*** Opening of DATASET ***

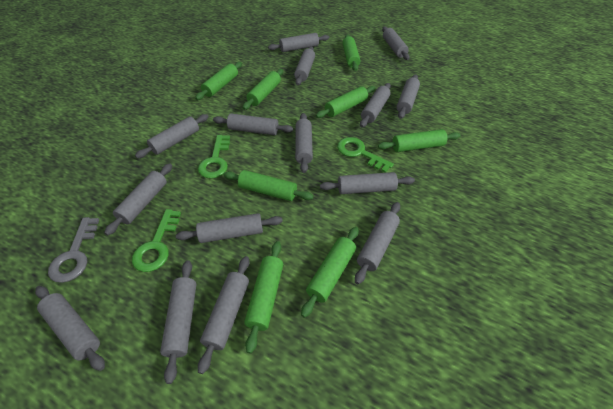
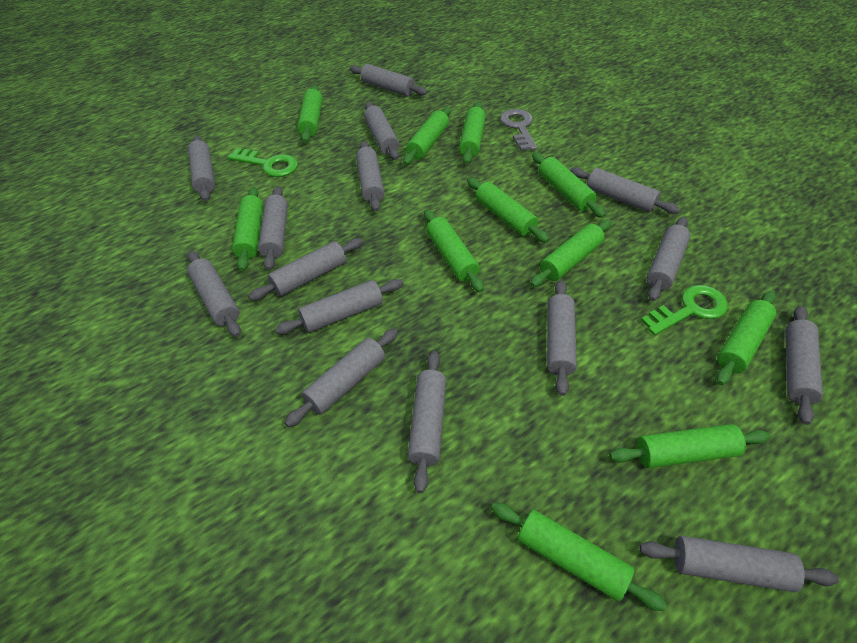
green key: 3 -> 2
green rolling pin: 8 -> 11

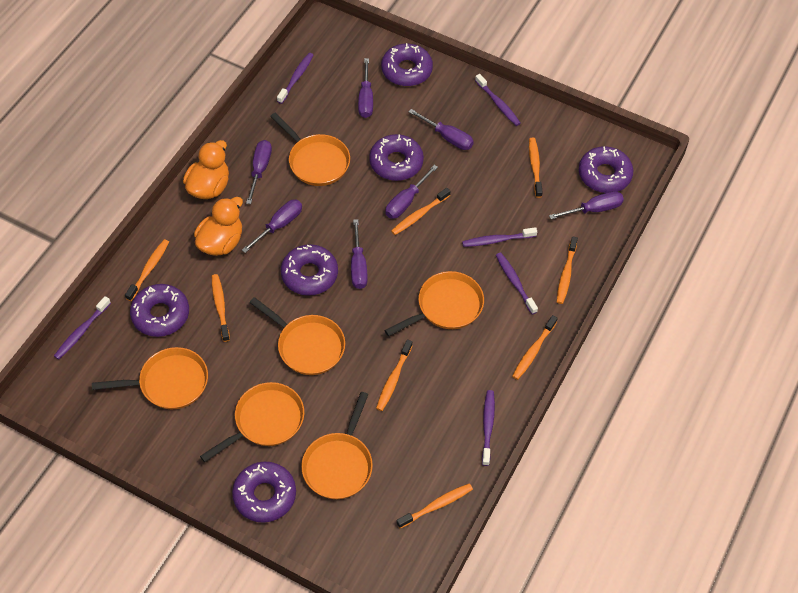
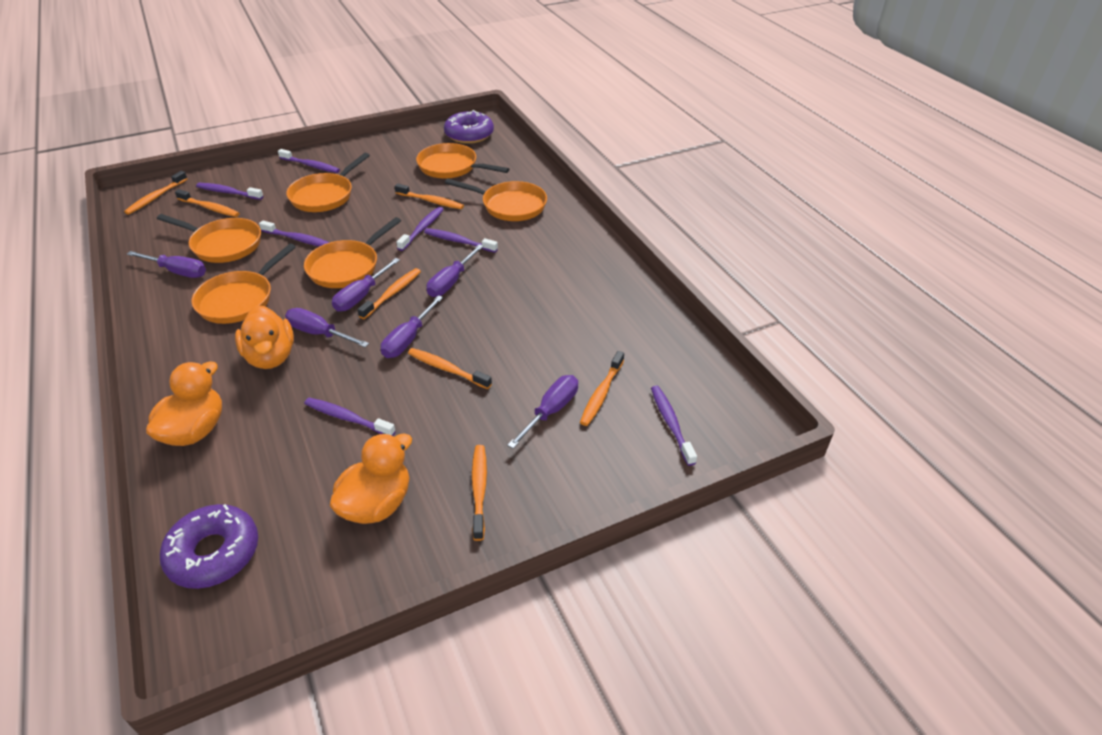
orange duck: 2 -> 3
orange toothbrush: 8 -> 7
purple donut: 6 -> 2
purple screwdriver: 7 -> 6
purple toothbrush: 6 -> 7

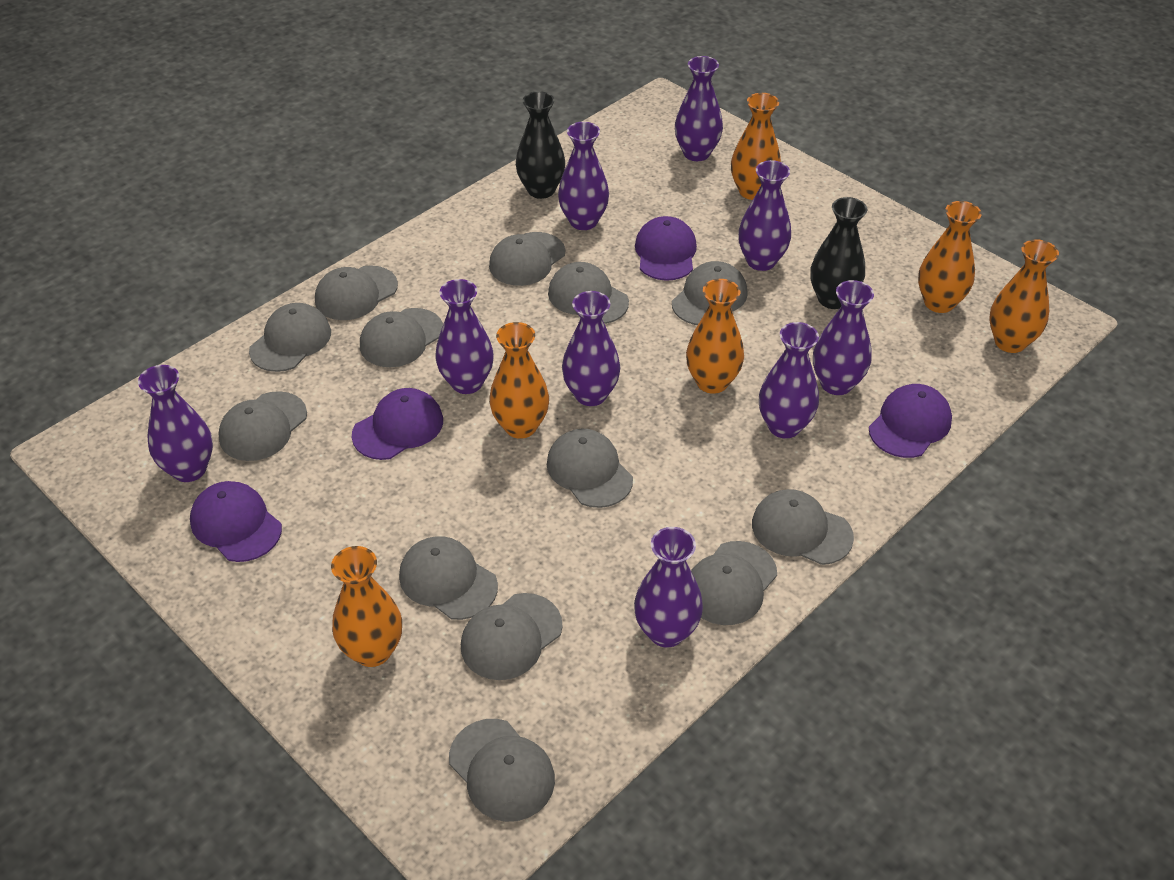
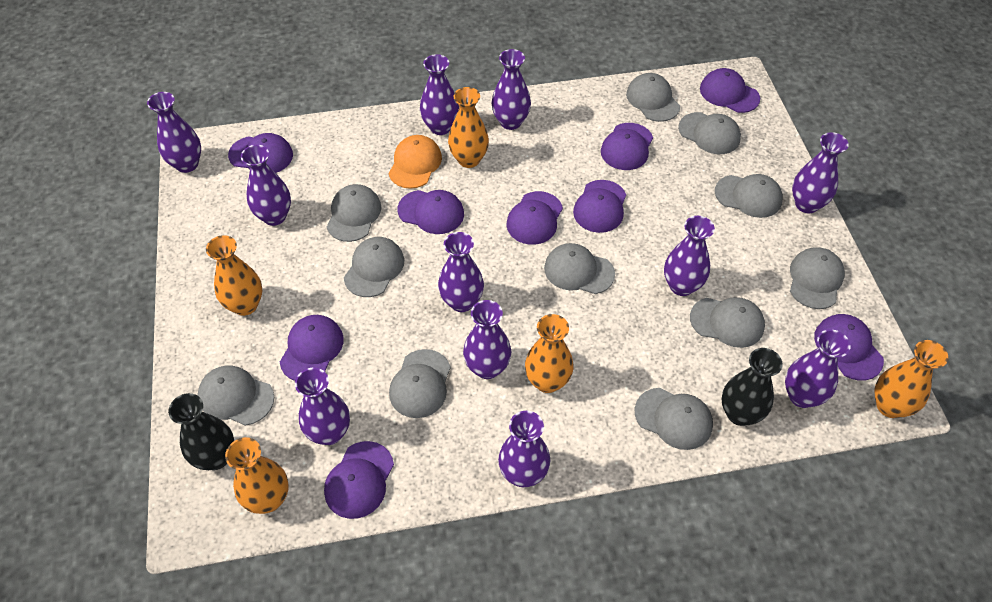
grey cap: 13 -> 11
orange cap: 0 -> 1
orange vase: 6 -> 5
purple cap: 4 -> 9
purple vase: 9 -> 11

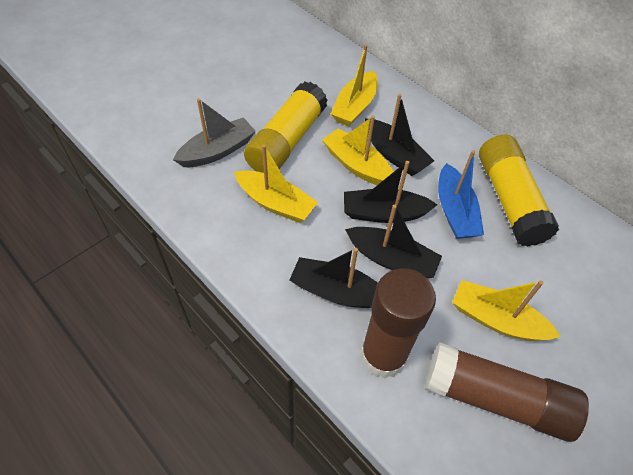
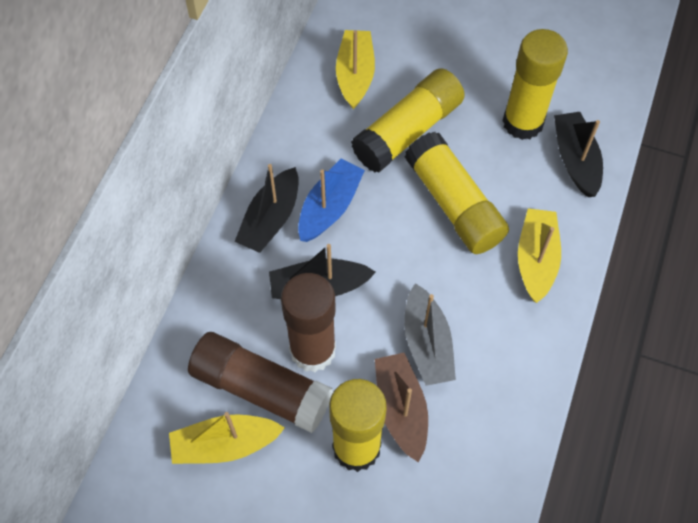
black boat: 4 -> 3
brown boat: 0 -> 1
yellow boat: 4 -> 3
yellow glue stick: 2 -> 4

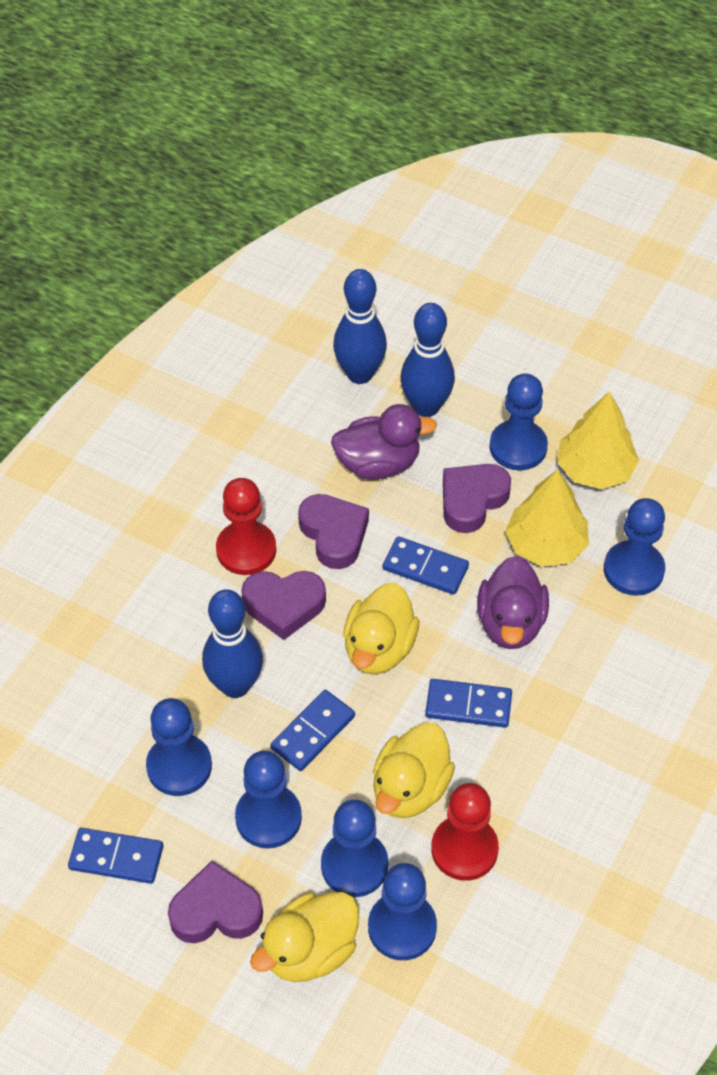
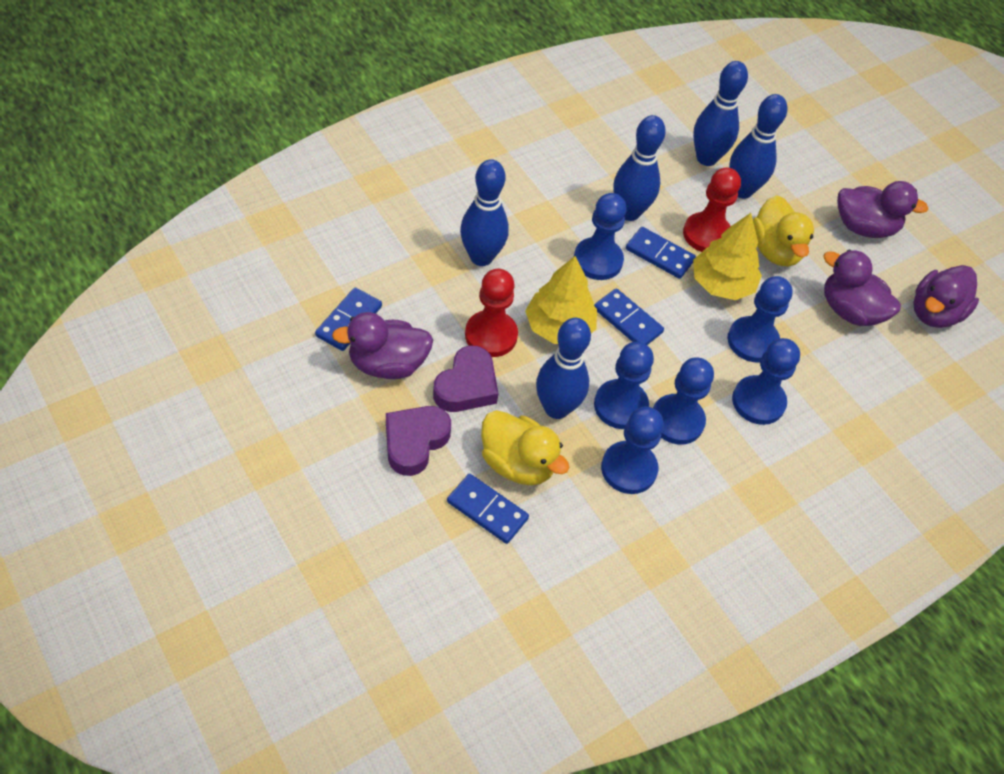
blue bowling pin: 3 -> 5
purple duck: 2 -> 4
purple heart: 4 -> 2
yellow duck: 3 -> 2

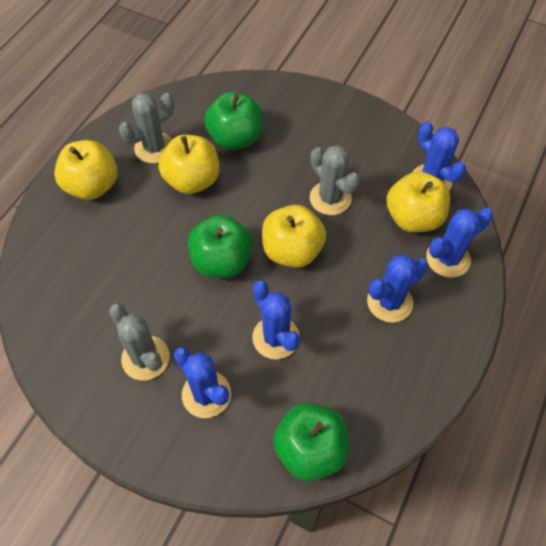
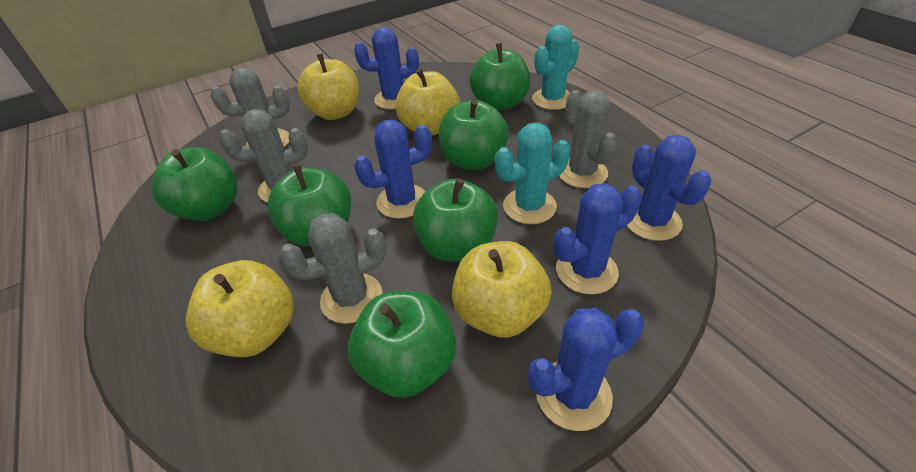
green apple: 3 -> 6
grey cactus: 3 -> 4
turquoise cactus: 0 -> 2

*** Close of DATASET ***

WORK INSTRUCTION:
Output exactly the lines from the one containing "purple toothbrush: 6 -> 7" through the last line of the records above, both included, leaving out any pictures.

YOUR RESPONSE:
purple toothbrush: 6 -> 7

grey cap: 13 -> 11
orange cap: 0 -> 1
orange vase: 6 -> 5
purple cap: 4 -> 9
purple vase: 9 -> 11

black boat: 4 -> 3
brown boat: 0 -> 1
yellow boat: 4 -> 3
yellow glue stick: 2 -> 4

blue bowling pin: 3 -> 5
purple duck: 2 -> 4
purple heart: 4 -> 2
yellow duck: 3 -> 2

green apple: 3 -> 6
grey cactus: 3 -> 4
turquoise cactus: 0 -> 2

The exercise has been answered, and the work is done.